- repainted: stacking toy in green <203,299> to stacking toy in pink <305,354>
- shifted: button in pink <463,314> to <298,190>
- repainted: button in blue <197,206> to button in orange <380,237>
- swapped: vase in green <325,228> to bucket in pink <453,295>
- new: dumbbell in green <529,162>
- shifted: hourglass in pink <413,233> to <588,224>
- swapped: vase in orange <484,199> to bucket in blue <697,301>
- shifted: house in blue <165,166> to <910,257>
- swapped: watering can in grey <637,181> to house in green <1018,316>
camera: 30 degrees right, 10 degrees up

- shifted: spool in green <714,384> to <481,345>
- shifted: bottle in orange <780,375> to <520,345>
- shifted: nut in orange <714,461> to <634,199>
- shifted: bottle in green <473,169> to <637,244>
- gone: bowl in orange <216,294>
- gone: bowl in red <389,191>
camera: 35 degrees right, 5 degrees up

-----

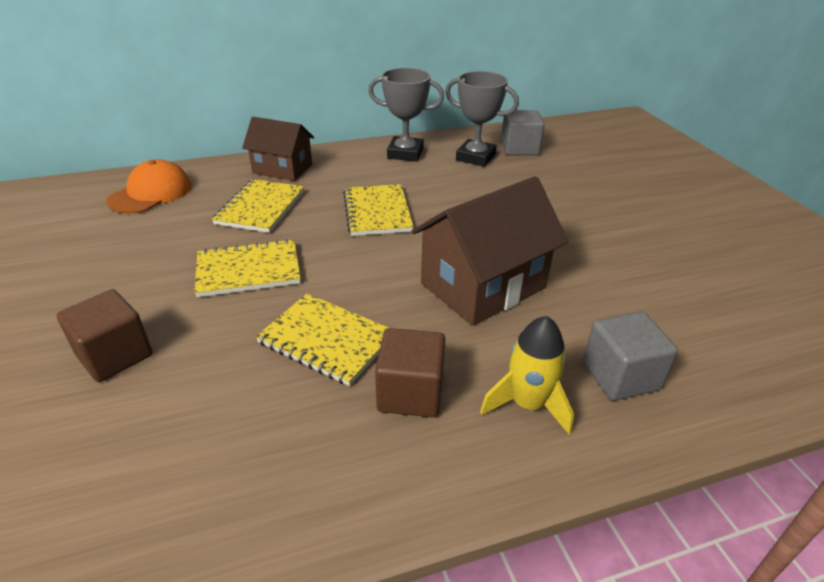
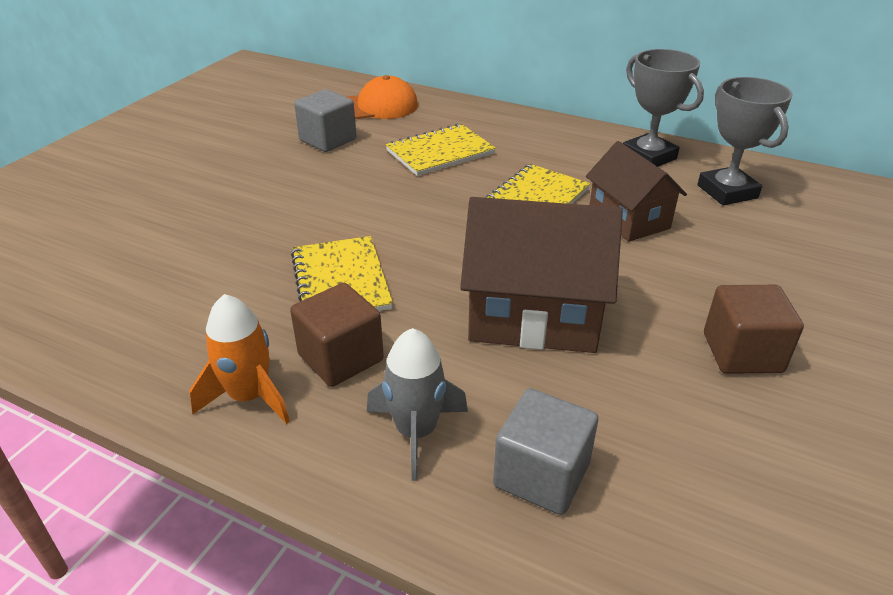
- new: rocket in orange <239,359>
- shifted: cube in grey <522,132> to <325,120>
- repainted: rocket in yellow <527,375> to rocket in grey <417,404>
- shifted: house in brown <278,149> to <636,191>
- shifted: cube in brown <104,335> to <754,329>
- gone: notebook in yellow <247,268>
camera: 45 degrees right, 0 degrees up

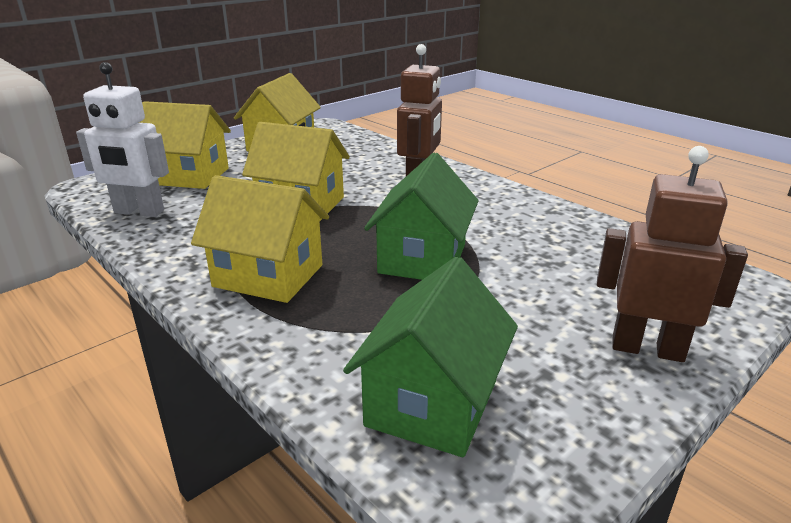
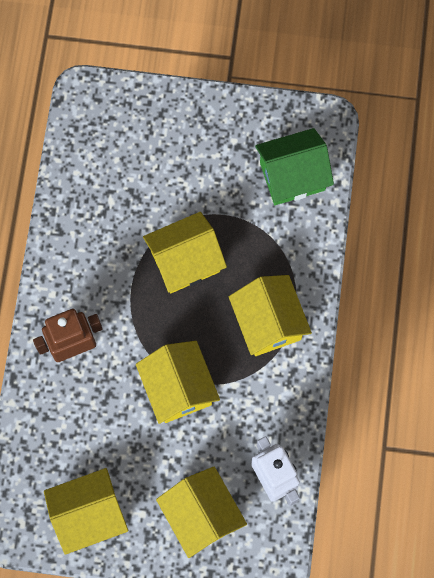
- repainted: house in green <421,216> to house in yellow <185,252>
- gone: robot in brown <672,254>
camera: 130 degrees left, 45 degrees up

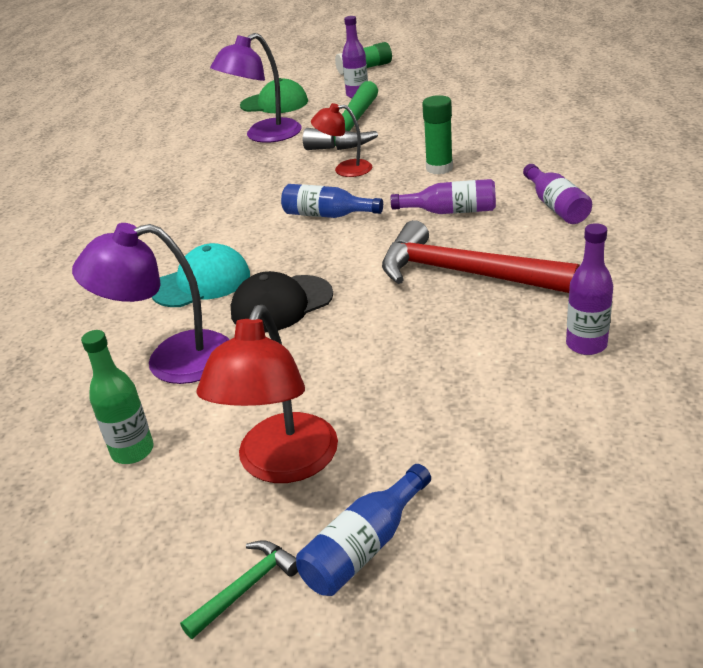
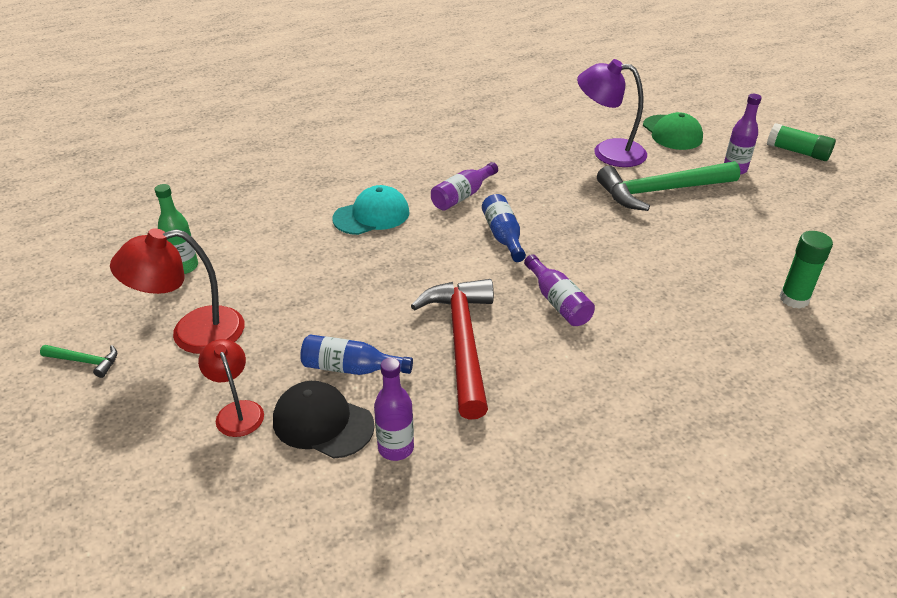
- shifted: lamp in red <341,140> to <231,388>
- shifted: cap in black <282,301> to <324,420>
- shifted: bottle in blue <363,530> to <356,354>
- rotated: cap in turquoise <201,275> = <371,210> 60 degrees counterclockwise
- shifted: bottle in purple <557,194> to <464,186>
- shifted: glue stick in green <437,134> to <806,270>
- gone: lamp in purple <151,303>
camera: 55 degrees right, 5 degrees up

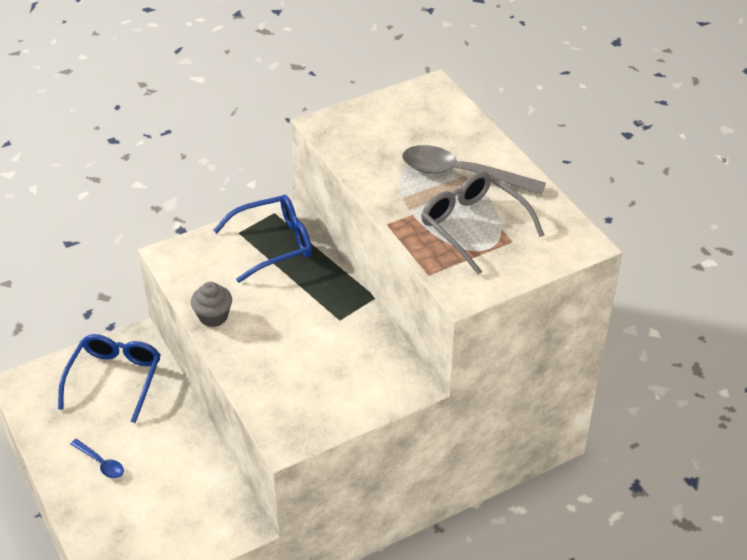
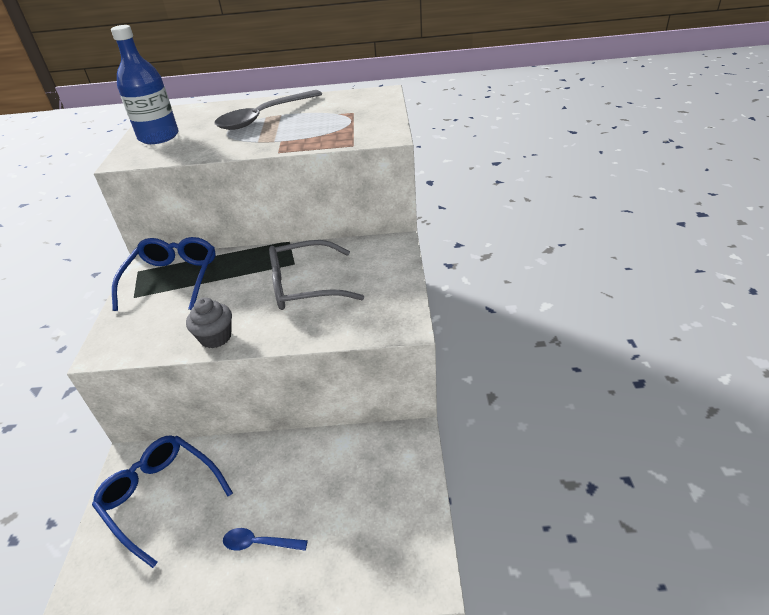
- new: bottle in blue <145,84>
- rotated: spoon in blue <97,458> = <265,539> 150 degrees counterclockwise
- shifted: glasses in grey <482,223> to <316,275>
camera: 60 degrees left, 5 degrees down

-----

**Aim of the exercise**
Once you reach the line with "- repainted: stacking" in the data above, copy it and every line after it exactly, up to and including the line with "- swapped: watering".

**Your response**
- repainted: stacking toy in green <203,299> to stacking toy in pink <305,354>
- shifted: button in pink <463,314> to <298,190>
- repainted: button in blue <197,206> to button in orange <380,237>
- swapped: vase in green <325,228> to bucket in pink <453,295>
- new: dumbbell in green <529,162>
- shifted: hourglass in pink <413,233> to <588,224>
- swapped: vase in orange <484,199> to bucket in blue <697,301>
- shifted: house in blue <165,166> to <910,257>
- swapped: watering can in grey <637,181> to house in green <1018,316>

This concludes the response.